**Required work:** Leaving out the pictures, return word for word the stretch of entries below from the line holding "yellow trapezoid: moved 4 px down" through the line holding "green cross: rotated".

**Given data:**
◆ ◆ ◆ ◆ ◆ ◆ ◆
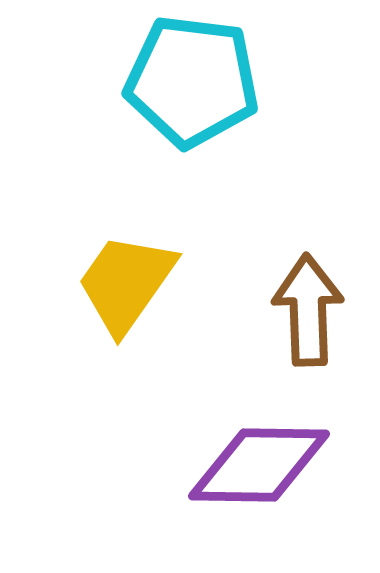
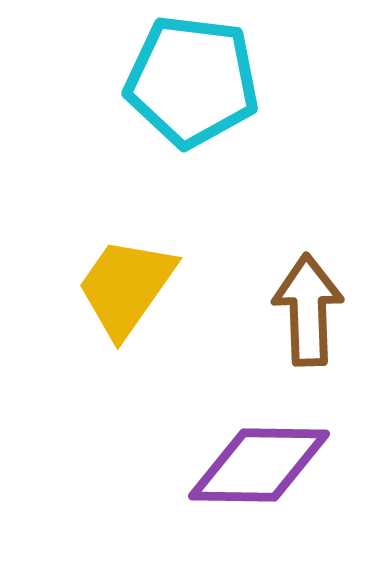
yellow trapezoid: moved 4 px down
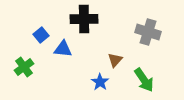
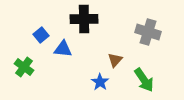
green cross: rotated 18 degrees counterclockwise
◆ ◆ ◆ ◆ ◆ ◆ ◆
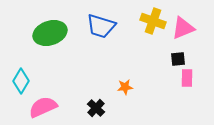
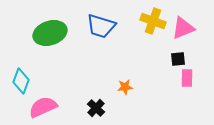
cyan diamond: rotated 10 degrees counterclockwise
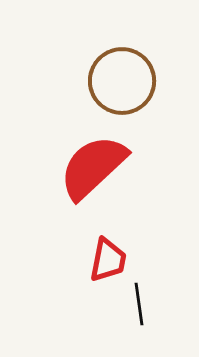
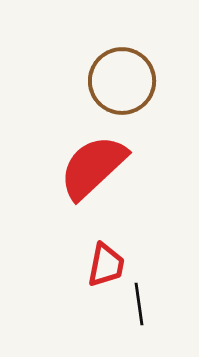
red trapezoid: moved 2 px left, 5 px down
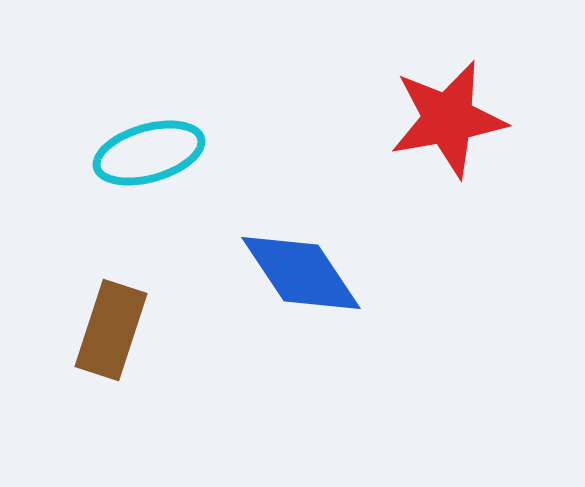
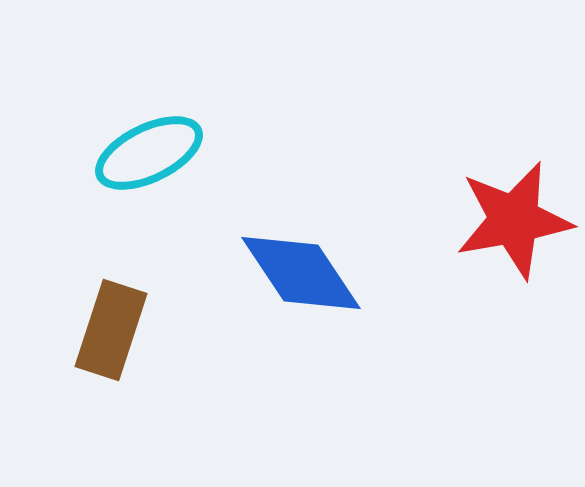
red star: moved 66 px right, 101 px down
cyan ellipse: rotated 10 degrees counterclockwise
◆ ◆ ◆ ◆ ◆ ◆ ◆
**Answer space:**
yellow trapezoid: moved 4 px down
green cross: rotated 18 degrees counterclockwise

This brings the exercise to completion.